Data section |
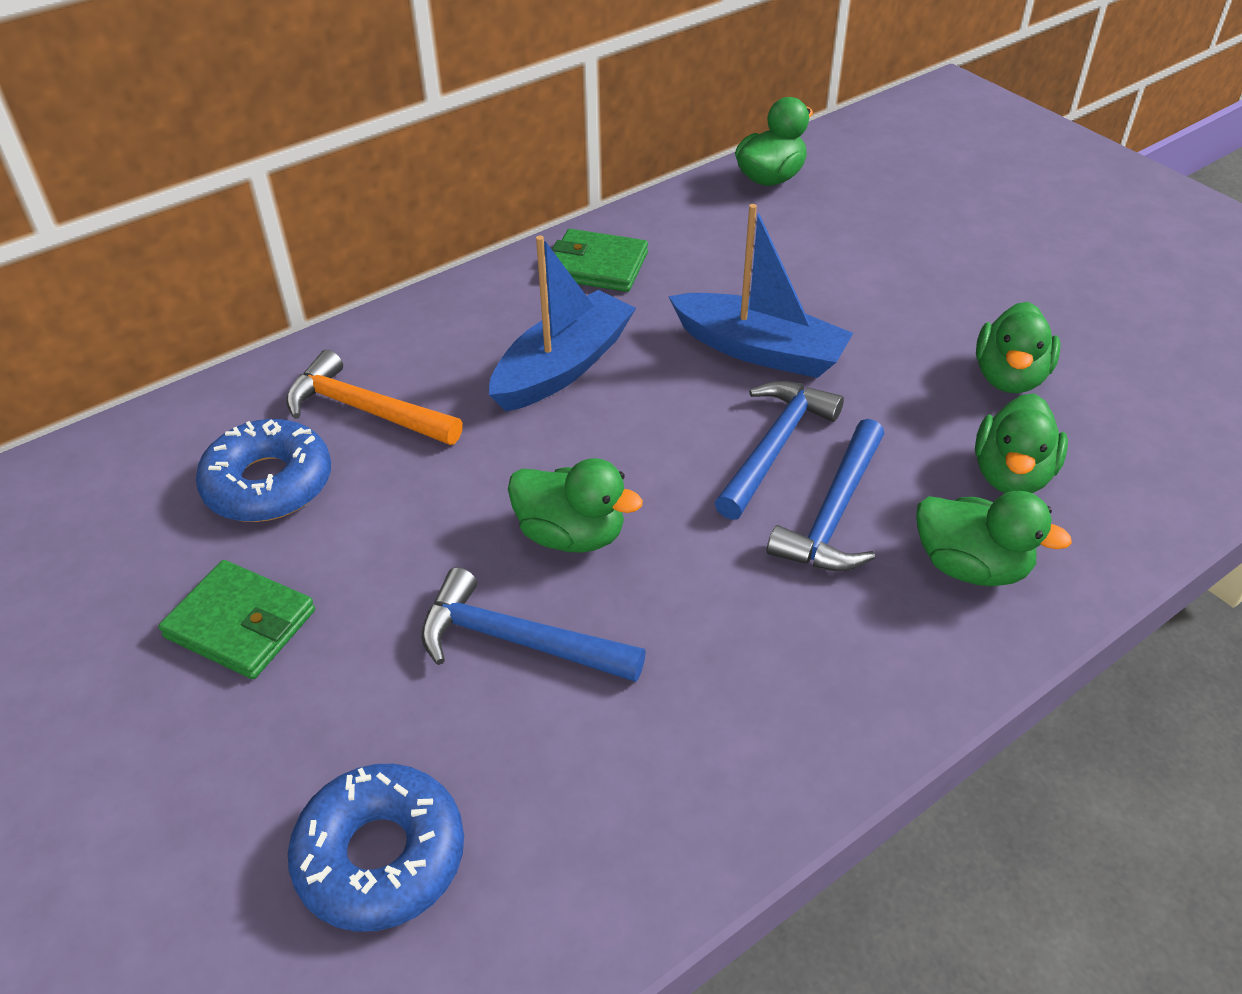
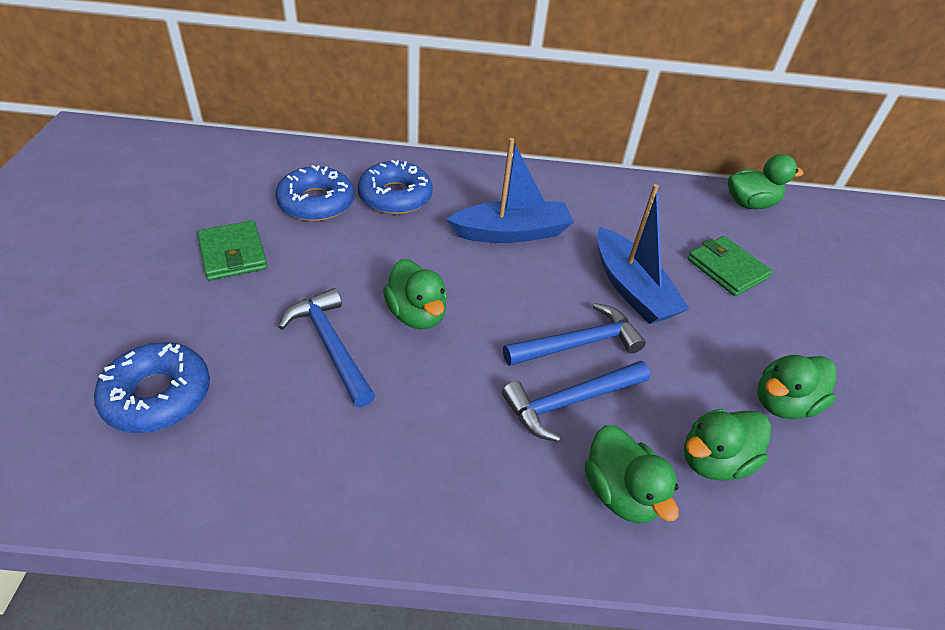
camera: 35 degrees right, 0 degrees up
orange hammer [286,350,463,445] -> blue donut [358,160,433,214]
green wallet [552,229,648,292] -> green wallet moved to [687,236,773,296]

Exercise description | Please print exactly the lines from the one containing "orange hammer [286,350,463,445]" through the last line of the material.

Exercise result |
orange hammer [286,350,463,445] -> blue donut [358,160,433,214]
green wallet [552,229,648,292] -> green wallet moved to [687,236,773,296]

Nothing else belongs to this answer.